------ Recorded information ------
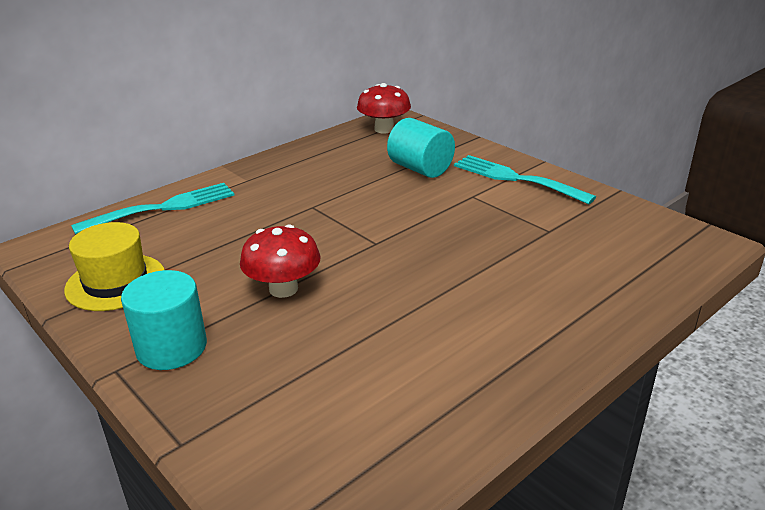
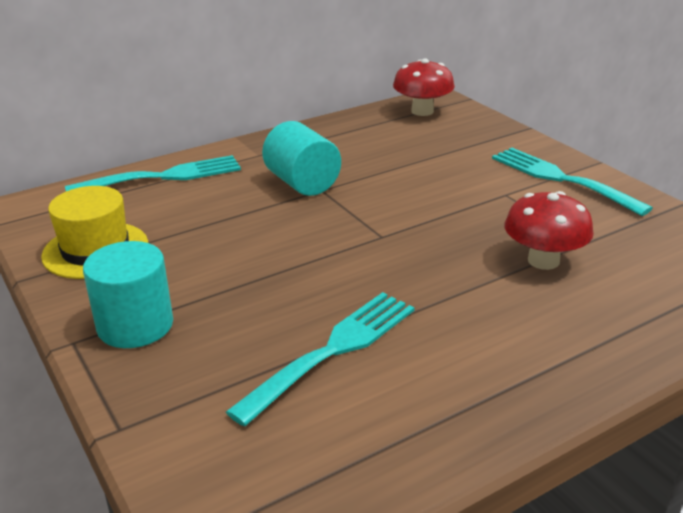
camera: 10 degrees right, 0 degrees up
(283, 289) = (268, 276): red mushroom -> red mushroom (543, 261)
(357, 349) = (332, 351): none -> turquoise fork
(420, 169) = (453, 159): turquoise cylinder -> turquoise cylinder (302, 183)

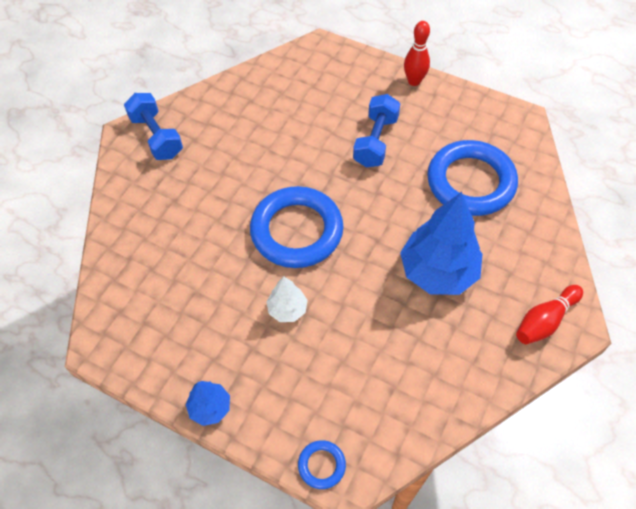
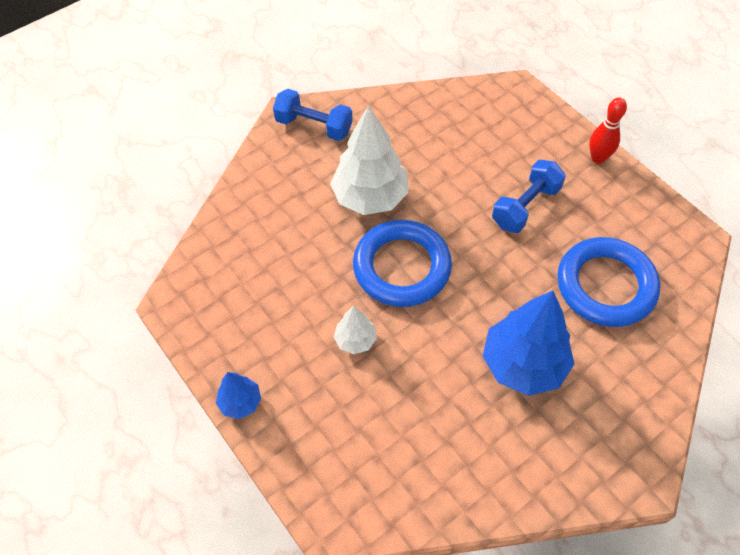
camera: 25 degrees right, 0 degrees up
(157, 137) = (314, 126): blue dumbbell -> blue dumbbell turned 60 degrees counterclockwise
(239, 181) = (370, 197): none -> white tree
(321, 465) = (315, 502): blue ring -> none
(545, 321) = (612, 461): red bowling pin -> none

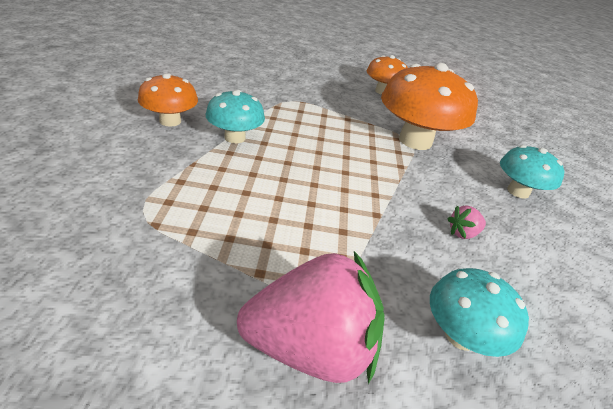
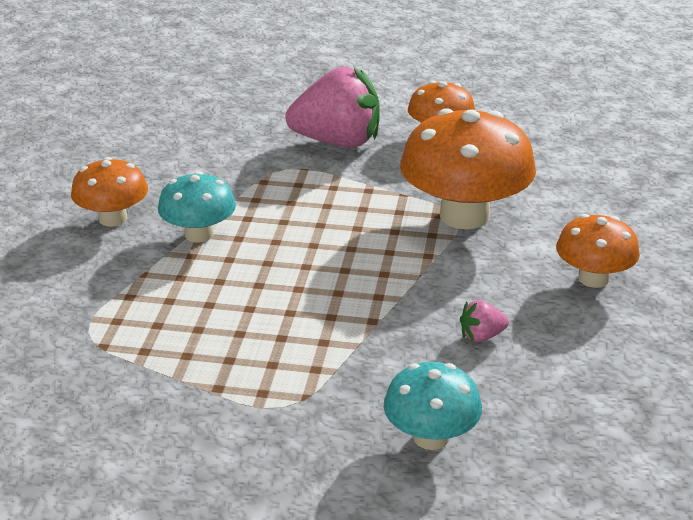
camera: 10 degrees right, 5 degrees down
(310, 347) = (262, 449): pink strawberry -> pink strawberry (337, 142)
(518, 191) = (593, 279): turquoise mushroom -> orange mushroom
------
#### Aim of the task:
All lines that include the word "none" must be copied from the material above.

#### Task solution:
(357, 349) = (332, 351): none -> turquoise fork
(239, 181) = (370, 197): none -> white tree
(321, 465) = (315, 502): blue ring -> none
(545, 321) = (612, 461): red bowling pin -> none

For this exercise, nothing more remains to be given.